• _DATA SHOWN_

━━━━━━━━━━━━━━━━

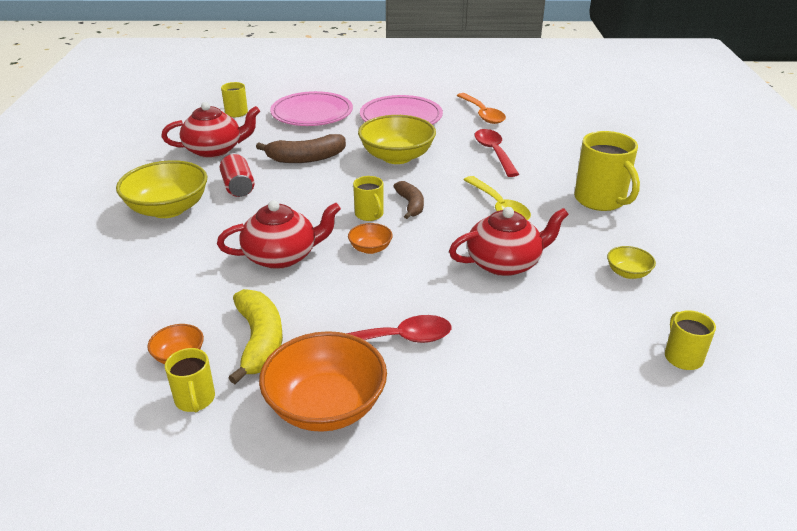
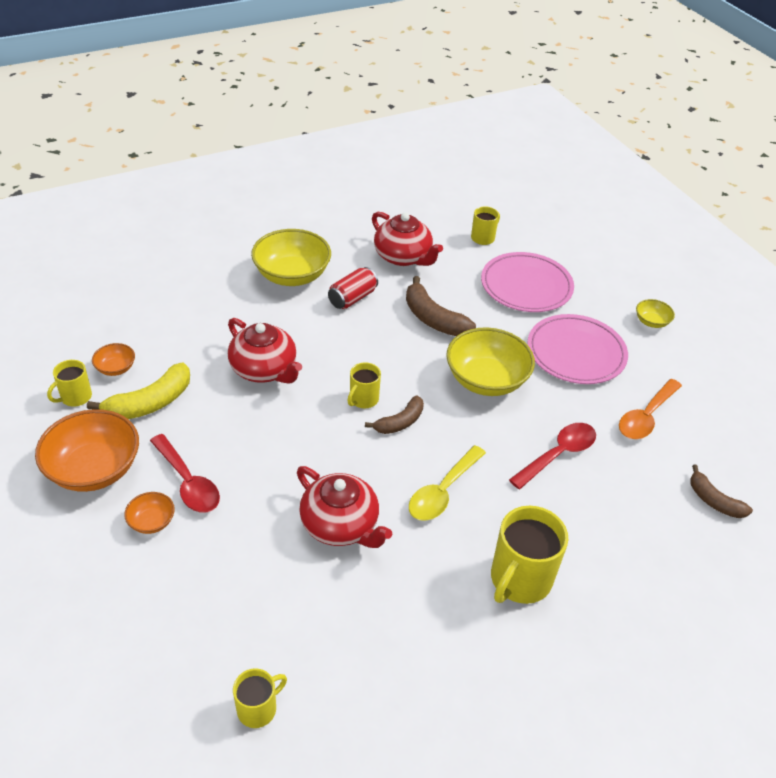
camera: 60 degrees right, 10 degrees up
(370, 248) = (308, 420): orange bowl -> orange bowl (152, 521)
(568, 117) = (714, 501): none -> brown banana
(628, 273) = (381, 635): yellow bowl -> yellow bowl (651, 322)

━━━━━━━━━━━━━━━━

• _WORK TO BE COMPLETED_
Scan the material above and determine how many lines include the word "bowl"; report only the number.

• _FINISHED TASK_
2